About this task: Please return every line of the records below that holds the word "green".

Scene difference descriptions
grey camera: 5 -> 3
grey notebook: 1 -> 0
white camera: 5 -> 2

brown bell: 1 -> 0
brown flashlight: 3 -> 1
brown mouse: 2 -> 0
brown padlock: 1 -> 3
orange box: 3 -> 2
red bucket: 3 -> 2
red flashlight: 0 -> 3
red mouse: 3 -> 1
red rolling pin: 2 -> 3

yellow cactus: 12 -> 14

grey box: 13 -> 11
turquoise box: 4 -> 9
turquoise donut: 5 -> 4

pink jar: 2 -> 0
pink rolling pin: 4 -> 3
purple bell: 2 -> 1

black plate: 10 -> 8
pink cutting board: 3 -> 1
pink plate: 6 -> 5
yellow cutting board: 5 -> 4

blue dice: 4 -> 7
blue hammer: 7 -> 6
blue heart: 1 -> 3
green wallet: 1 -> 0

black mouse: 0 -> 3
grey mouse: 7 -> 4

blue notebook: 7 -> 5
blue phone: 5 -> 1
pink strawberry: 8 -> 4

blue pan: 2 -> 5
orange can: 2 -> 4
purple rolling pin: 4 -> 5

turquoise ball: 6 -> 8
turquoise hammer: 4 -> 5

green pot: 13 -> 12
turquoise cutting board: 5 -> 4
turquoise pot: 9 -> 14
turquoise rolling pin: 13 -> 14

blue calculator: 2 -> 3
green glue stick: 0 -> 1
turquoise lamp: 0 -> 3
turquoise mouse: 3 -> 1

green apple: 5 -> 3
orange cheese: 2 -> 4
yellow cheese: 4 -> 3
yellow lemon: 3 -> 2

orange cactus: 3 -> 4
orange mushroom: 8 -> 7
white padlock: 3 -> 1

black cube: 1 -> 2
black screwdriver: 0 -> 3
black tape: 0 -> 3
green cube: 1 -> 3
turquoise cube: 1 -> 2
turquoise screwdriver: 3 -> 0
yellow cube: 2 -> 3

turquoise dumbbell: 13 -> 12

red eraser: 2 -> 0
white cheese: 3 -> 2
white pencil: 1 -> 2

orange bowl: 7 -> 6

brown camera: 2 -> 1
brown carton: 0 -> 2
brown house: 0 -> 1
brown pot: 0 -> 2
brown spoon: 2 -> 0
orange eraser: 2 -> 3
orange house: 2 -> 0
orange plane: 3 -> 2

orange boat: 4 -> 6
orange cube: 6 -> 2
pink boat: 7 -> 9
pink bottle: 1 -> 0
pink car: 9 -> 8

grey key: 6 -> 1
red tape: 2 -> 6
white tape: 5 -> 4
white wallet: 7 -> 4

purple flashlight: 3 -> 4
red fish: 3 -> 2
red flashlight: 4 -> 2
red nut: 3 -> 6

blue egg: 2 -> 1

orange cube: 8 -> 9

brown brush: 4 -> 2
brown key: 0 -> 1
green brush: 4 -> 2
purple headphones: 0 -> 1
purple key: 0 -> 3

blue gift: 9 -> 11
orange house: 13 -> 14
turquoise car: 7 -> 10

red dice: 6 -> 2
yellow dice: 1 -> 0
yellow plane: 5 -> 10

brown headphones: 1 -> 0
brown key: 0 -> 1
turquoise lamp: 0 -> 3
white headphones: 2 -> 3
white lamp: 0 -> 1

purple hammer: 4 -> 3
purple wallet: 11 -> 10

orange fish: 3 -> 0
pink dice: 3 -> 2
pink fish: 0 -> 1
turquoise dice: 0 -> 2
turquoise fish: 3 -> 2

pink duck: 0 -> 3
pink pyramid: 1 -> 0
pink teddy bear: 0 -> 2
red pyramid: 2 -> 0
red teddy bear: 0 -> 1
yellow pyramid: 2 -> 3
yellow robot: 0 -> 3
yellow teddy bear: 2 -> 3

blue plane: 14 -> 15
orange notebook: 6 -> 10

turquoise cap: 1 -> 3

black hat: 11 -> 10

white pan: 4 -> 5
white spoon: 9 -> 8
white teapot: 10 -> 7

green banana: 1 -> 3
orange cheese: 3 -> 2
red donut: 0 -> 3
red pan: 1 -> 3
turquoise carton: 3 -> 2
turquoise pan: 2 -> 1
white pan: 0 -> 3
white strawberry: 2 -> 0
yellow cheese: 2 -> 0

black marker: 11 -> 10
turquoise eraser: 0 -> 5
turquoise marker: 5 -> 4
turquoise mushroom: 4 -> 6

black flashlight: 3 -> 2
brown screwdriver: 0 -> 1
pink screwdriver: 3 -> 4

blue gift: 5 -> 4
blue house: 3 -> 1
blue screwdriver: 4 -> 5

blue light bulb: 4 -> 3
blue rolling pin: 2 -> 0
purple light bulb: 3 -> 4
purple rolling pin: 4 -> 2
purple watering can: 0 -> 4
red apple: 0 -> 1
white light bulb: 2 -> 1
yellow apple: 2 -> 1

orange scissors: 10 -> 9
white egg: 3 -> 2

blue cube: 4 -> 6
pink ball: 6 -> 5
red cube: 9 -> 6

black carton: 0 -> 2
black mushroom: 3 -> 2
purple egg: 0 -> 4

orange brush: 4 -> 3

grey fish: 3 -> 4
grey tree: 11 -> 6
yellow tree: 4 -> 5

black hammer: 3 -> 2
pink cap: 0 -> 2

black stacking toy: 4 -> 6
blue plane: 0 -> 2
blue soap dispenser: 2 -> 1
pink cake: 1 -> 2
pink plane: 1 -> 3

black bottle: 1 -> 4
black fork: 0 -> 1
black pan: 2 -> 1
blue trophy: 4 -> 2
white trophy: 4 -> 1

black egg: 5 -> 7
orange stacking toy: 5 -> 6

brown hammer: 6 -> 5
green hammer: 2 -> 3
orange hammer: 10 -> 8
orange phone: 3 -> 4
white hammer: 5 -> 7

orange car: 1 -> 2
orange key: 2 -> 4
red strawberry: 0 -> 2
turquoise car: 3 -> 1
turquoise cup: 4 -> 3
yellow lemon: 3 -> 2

Output of the task:
green wallet: 1 -> 0
green pot: 13 -> 12
green glue stick: 0 -> 1
green apple: 5 -> 3
green cube: 1 -> 3
green brush: 4 -> 2
green banana: 1 -> 3
green hammer: 2 -> 3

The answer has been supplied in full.